%%
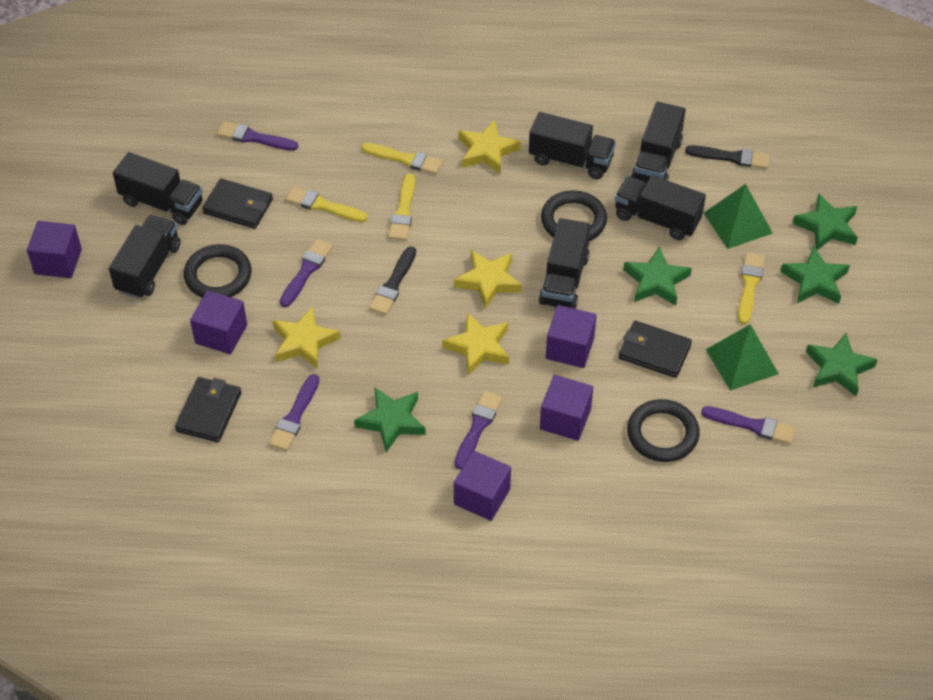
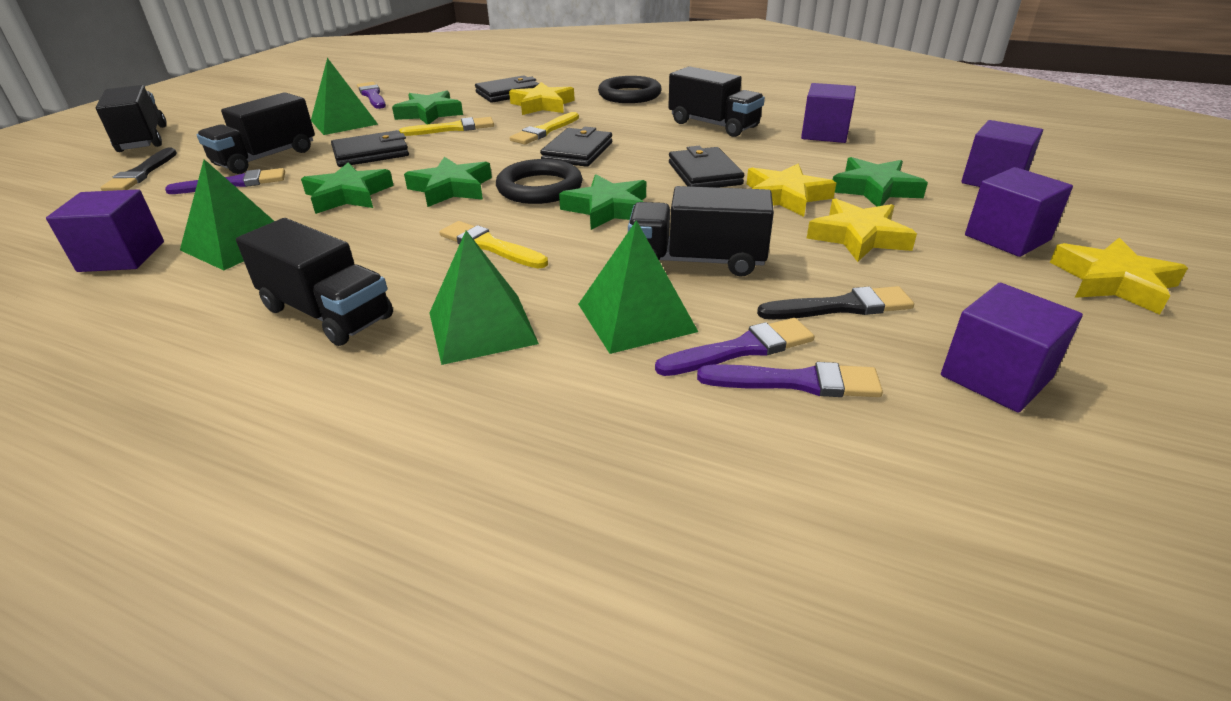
black ring: [184,244,252,298] [541,190,607,241] [627,399,700,462] = 3 -> [496,159,583,204] [598,76,662,103] = 2
black truck: [109,215,181,299] [113,152,203,225] [529,112,616,179] [539,218,590,309] [615,175,706,240] [631,102,686,183] = 6 -> [95,85,167,152] [197,92,315,174] [236,218,393,346] [628,186,774,277] [668,66,765,137] = 5
black wallet: [175,377,241,442] [202,178,273,229] [618,321,692,378] = 3 -> [331,130,409,167] [475,75,539,103] [540,127,612,167] [669,146,744,188] = 4
green pyramid: [704,184,773,249] [706,324,779,391] = 2 -> [180,159,274,270] [311,58,378,135] [430,231,539,365] [578,220,698,354] = 4
purple brush: [217,121,298,151] [269,374,319,451] [280,239,333,307] [454,391,502,469] [701,406,796,444] = 5 -> [165,168,285,194] [357,82,386,109] [655,318,814,376] [697,362,883,397] = 4
yellow brush: [285,186,368,222] [361,143,443,174] [388,174,415,240] [738,252,765,325] = 4 -> [399,117,494,136] [439,221,548,269] [510,112,579,145] = 3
%%
## Aim of the task
Go through the records and count the lines that include the string "brush"; state that number alone.

## Answer area
2